§ Your task
In the copy, include no pictures, but reproduce every record exactly.
^^^^^^^^
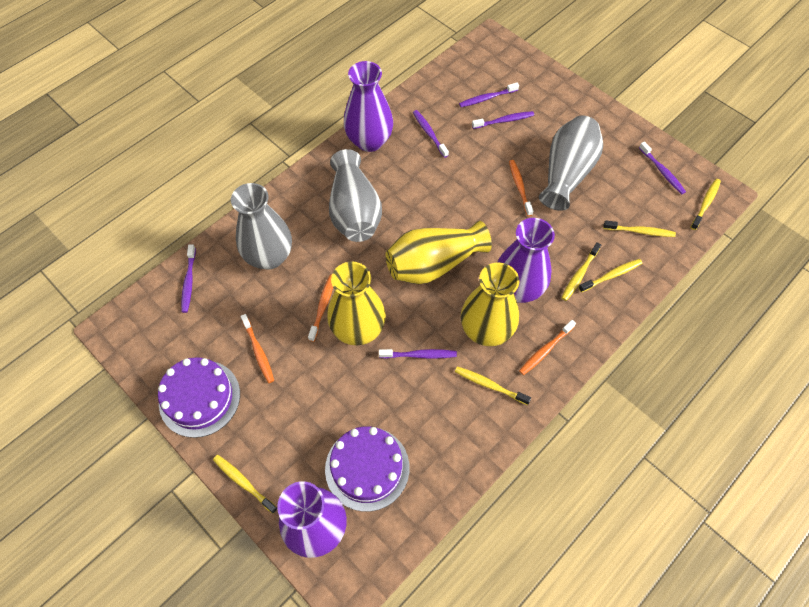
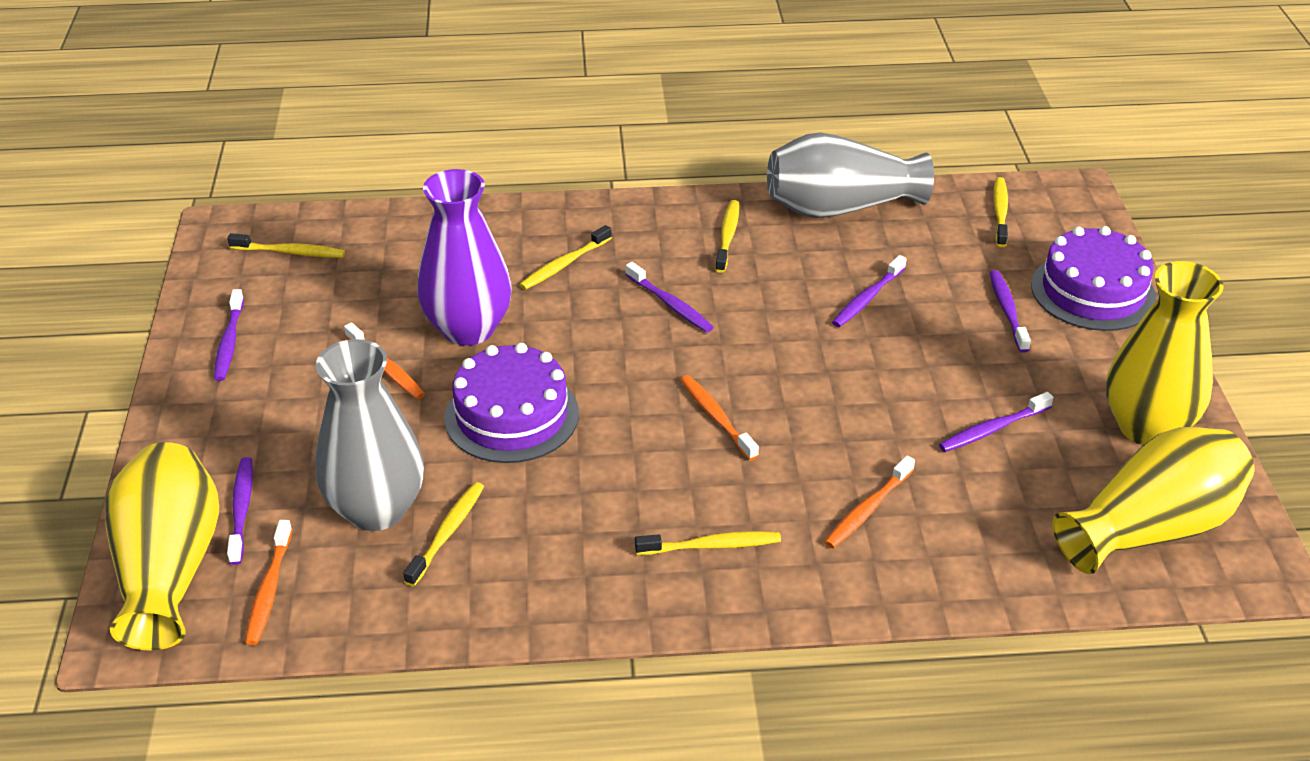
grey vase: 3 -> 2
purple vase: 3 -> 1

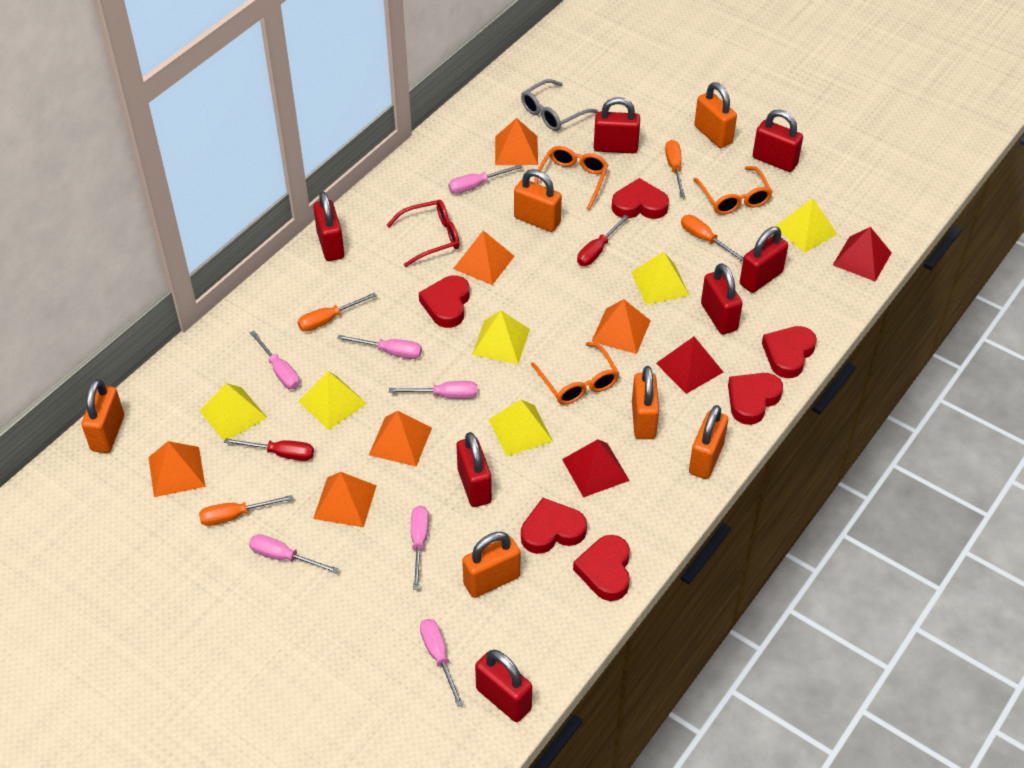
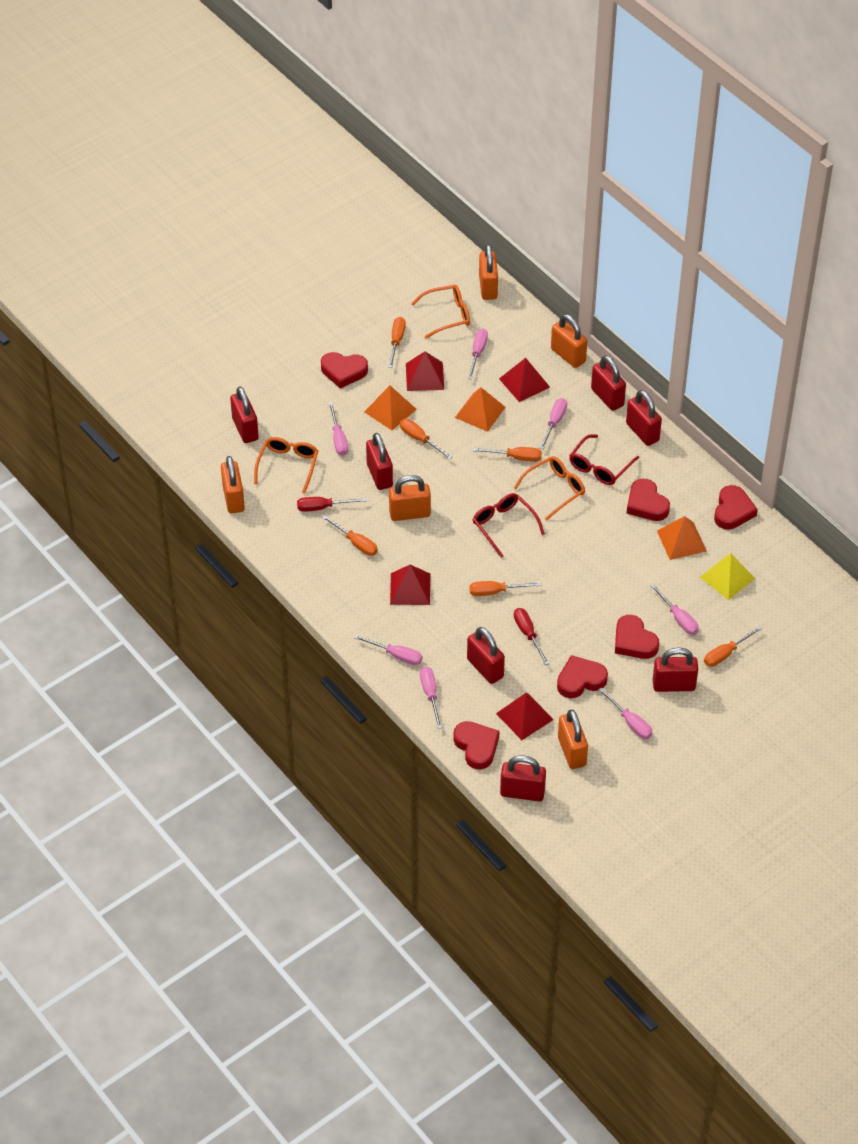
grey glasses: 1 -> 0
orange padlock: 6 -> 5
orange pyramid: 6 -> 3
orange screwdriver: 4 -> 6
red glasses: 1 -> 2
red pyramid: 3 -> 4
yellow pyramid: 6 -> 1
^^^^^^^^
§ Task output
grey vase: 3 -> 2
purple vase: 3 -> 1

grey glasses: 1 -> 0
orange padlock: 6 -> 5
orange pyramid: 6 -> 3
orange screwdriver: 4 -> 6
red glasses: 1 -> 2
red pyramid: 3 -> 4
yellow pyramid: 6 -> 1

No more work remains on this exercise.